DIRECTIONS FOR THIS TASK –
Whatever pictures appear, omit them, and repeat the data below exactly.
** Opening GIVEN DATA block **
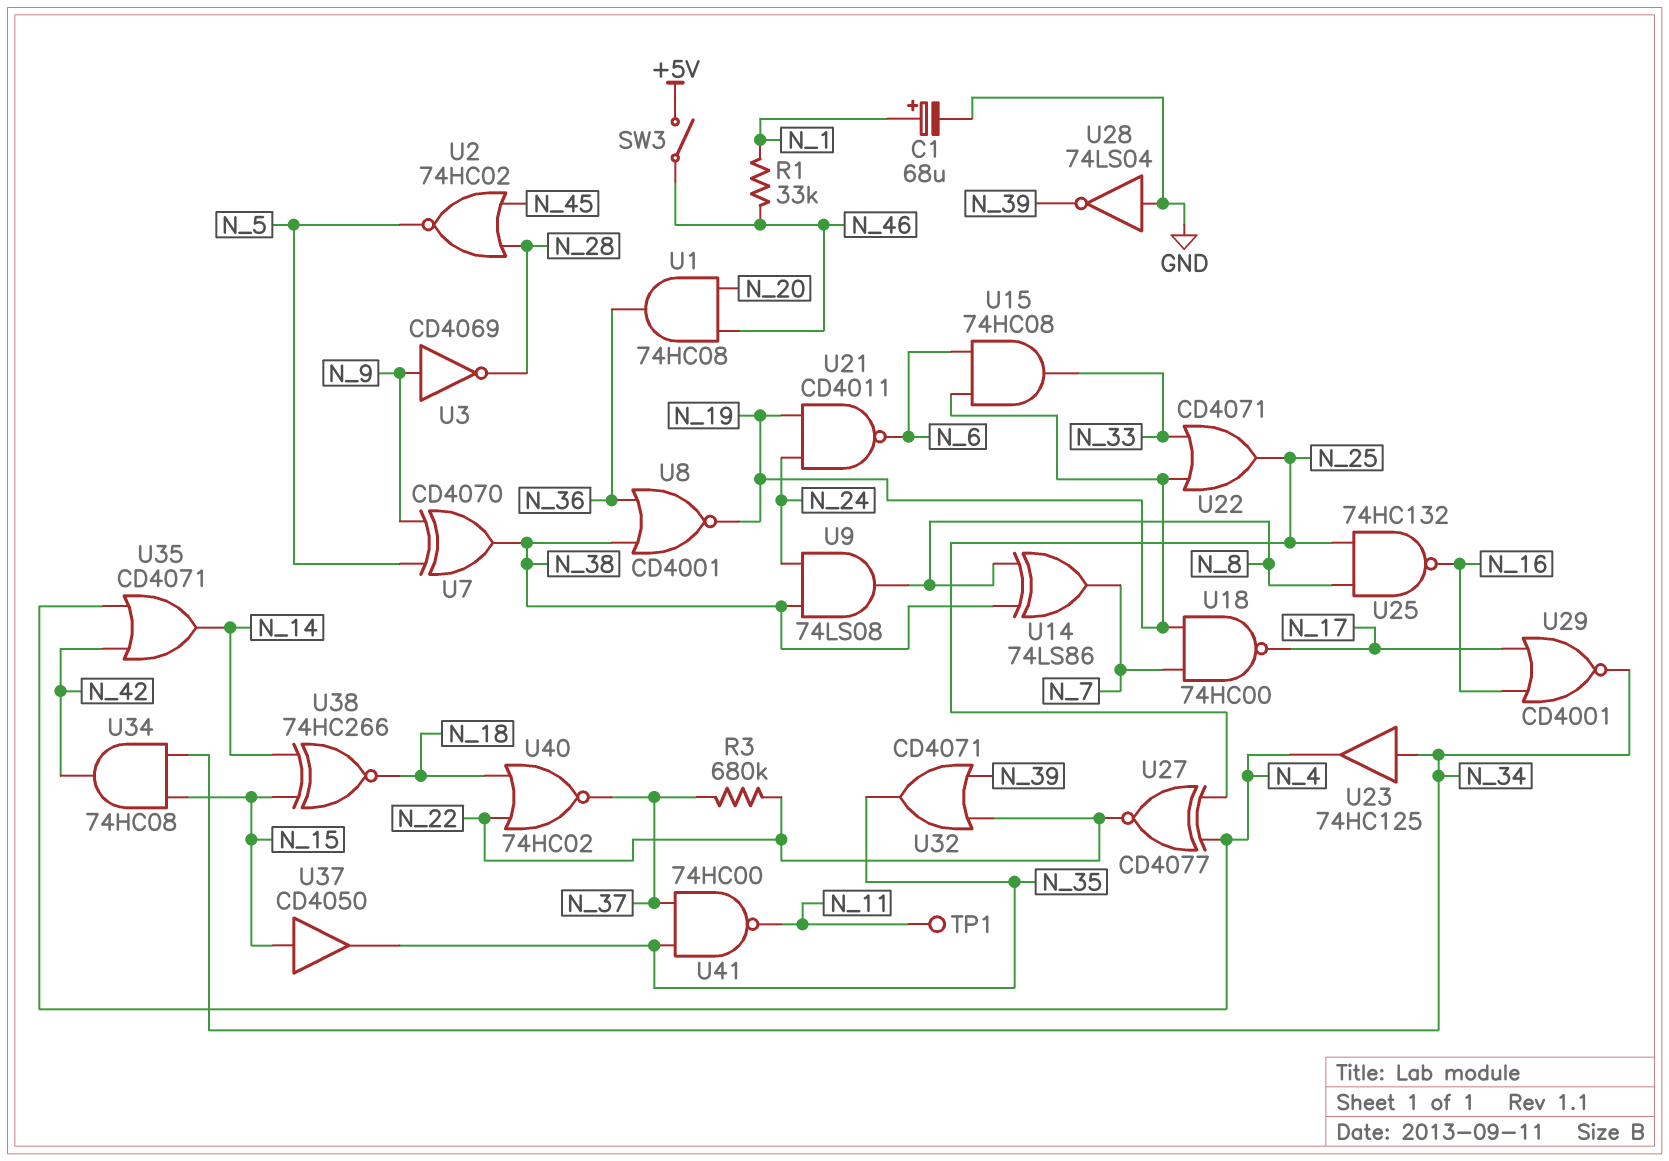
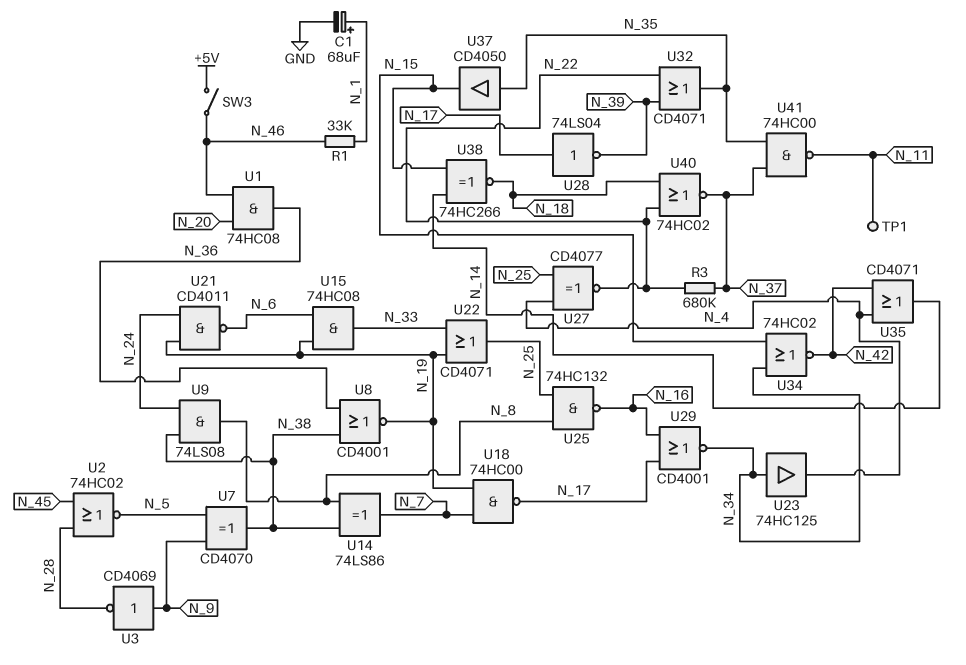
U28: NOT 74LS04 (in GND, out N_39) -> NOT 74LS04 (in N_17, out N_39)
U34: AND 74HC08 (in N_15, in N_34, out N_42) -> NOR 74HC02 (in N_15, in N_34, out N_42)
U37: buffer CD4050 (in N_15, out N_35) -> buffer CD4050 (in N_35, out N_15)

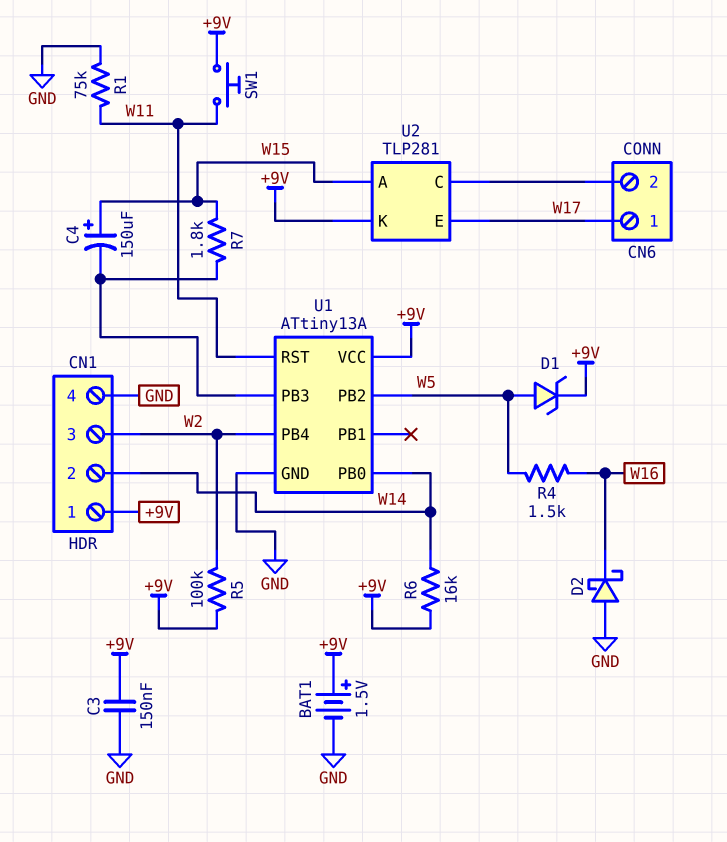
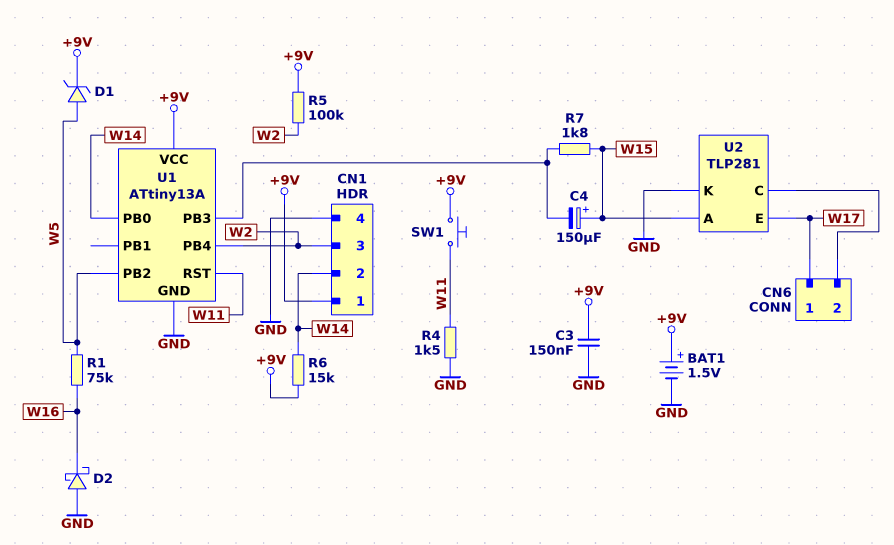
R1: 75k (GND, W11) -> 75k (W5, W16)
R4: 1.5k (W5, W16) -> 1.5k (GND, W11)
R6: 16k (+9V, W14) -> 15k (+9V, W14)
U2 pin K: +9V -> GND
** Closing GIVEN DATA block **
RESPONSE TO THIS EXERCISE –
U28: NOT 74LS04 (in GND, out N_39) -> NOT 74LS04 (in N_17, out N_39)
U34: AND 74HC08 (in N_15, in N_34, out N_42) -> NOR 74HC02 (in N_15, in N_34, out N_42)
U37: buffer CD4050 (in N_15, out N_35) -> buffer CD4050 (in N_35, out N_15)

R1: 75k (GND, W11) -> 75k (W5, W16)
R4: 1.5k (W5, W16) -> 1.5k (GND, W11)
R6: 16k (+9V, W14) -> 15k (+9V, W14)
U2 pin K: +9V -> GND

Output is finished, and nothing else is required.